→ Problem:
In the data below, find every line with the word "goblet" and copy it out.
::: Data under study
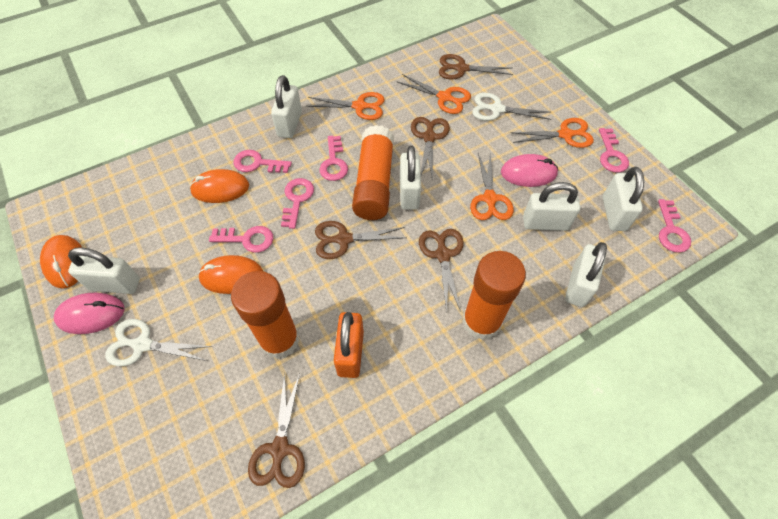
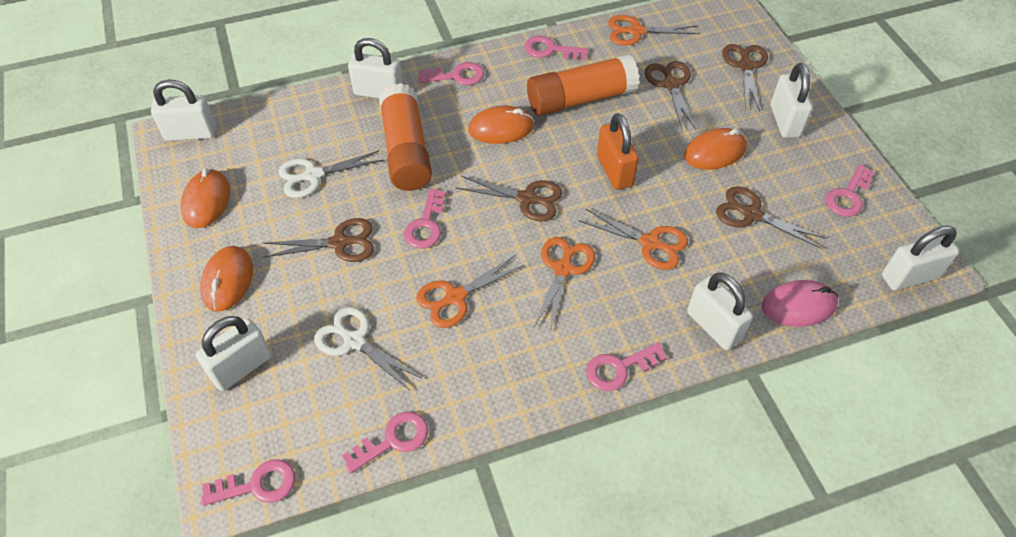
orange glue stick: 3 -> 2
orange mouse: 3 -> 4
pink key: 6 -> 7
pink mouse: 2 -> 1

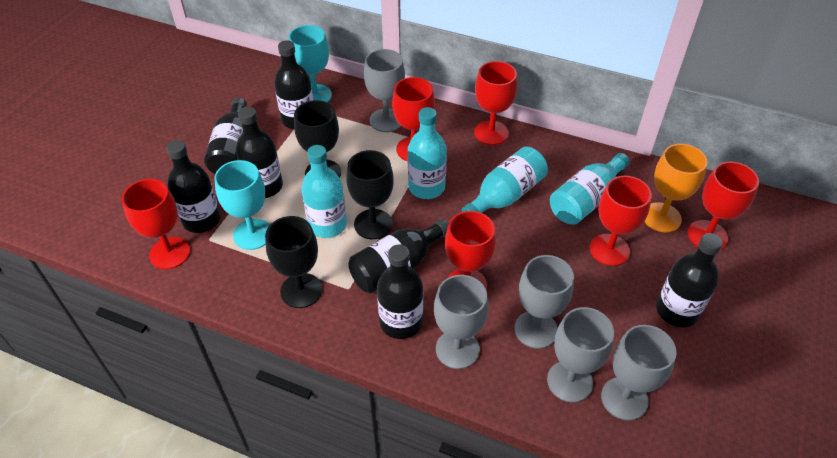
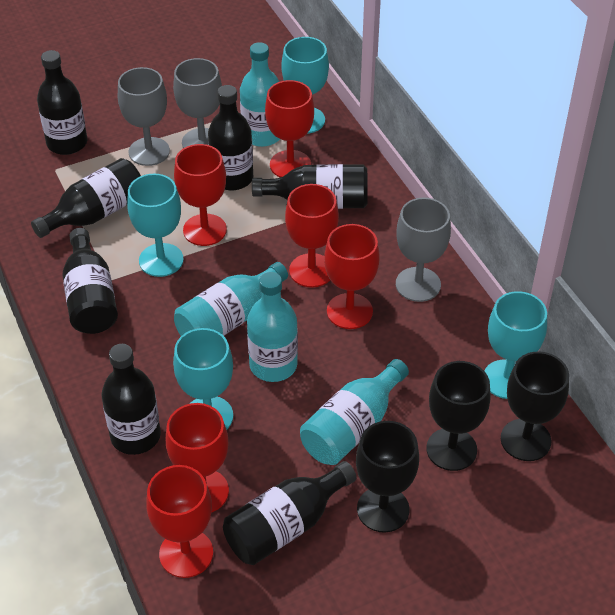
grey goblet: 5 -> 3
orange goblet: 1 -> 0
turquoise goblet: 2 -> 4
::::::
→ Answer to this task:
grey goblet: 5 -> 3
orange goblet: 1 -> 0
turquoise goblet: 2 -> 4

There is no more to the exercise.